Please transcribe the data below in full. Omit any picture you find in it.

________

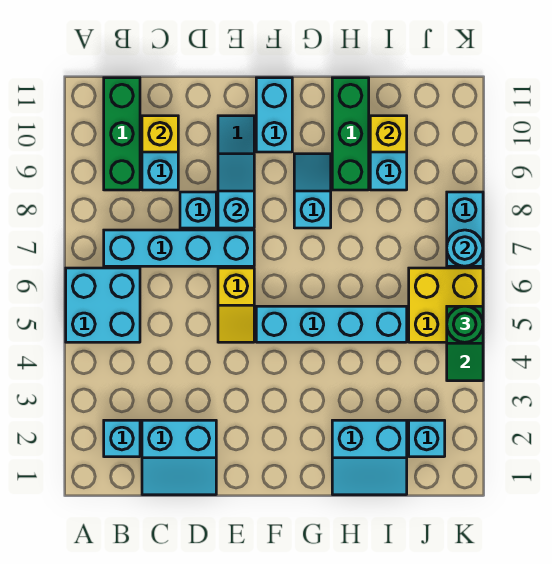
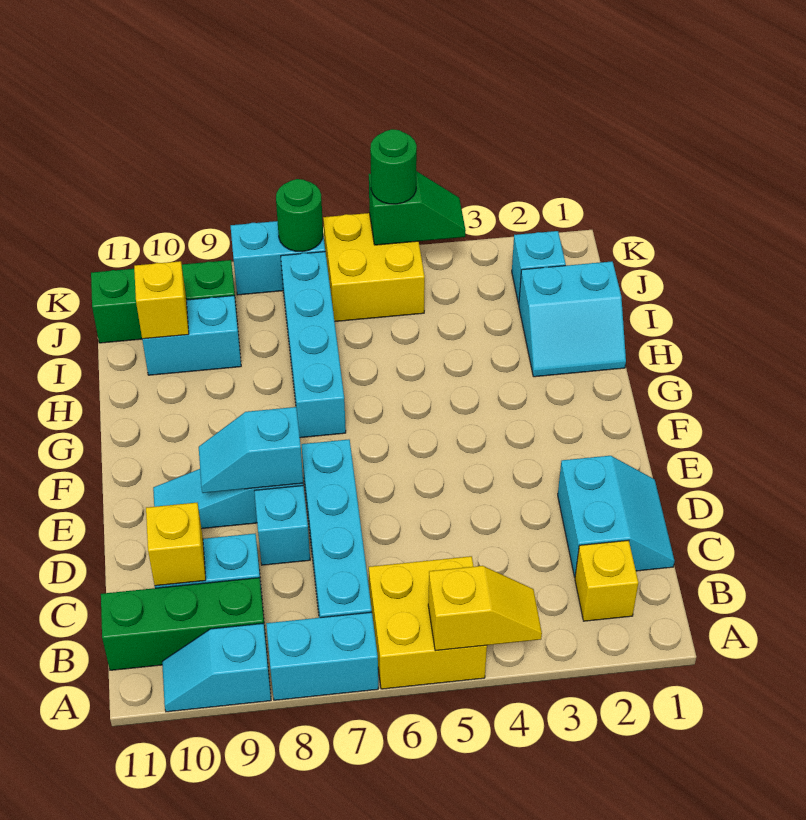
cyan brick A5:B6 level 1 -> yellow brick A5:B6 level 1
cyan brick B2 level 1 -> yellow brick B2 level 1
yellow slope E5:E6 level 1 top 6 -> yellow slope A4:A5 level 2 top 5
cyan brick F5:I5 level 1 -> cyan brick G7:J7 level 1
cyan brick F10:F11 level 1 -> cyan brick A7:A8 level 1
cyan slope G8:G9 level 1 top 8 -> cyan slope A9:A10 level 1 top 9
cyan slope H1:I2 level 1 top 2 -> cyan slope H1:I2 level 1 top I
green brick H9:H11 level 1 -> green brick J9:J11 level 1
cyan round brick K7 level 2 -> green round brick K7 level 2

________

PROBLEM SOLUTION =>
cyan brick A5:B6 level 1 -> yellow brick A5:B6 level 1
cyan brick B2 level 1 -> yellow brick B2 level 1
yellow slope E5:E6 level 1 top 6 -> yellow slope A4:A5 level 2 top 5
cyan brick F5:I5 level 1 -> cyan brick G7:J7 level 1
cyan brick F10:F11 level 1 -> cyan brick A7:A8 level 1
cyan slope G8:G9 level 1 top 8 -> cyan slope A9:A10 level 1 top 9
cyan slope H1:I2 level 1 top 2 -> cyan slope H1:I2 level 1 top I
green brick H9:H11 level 1 -> green brick J9:J11 level 1
cyan round brick K7 level 2 -> green round brick K7 level 2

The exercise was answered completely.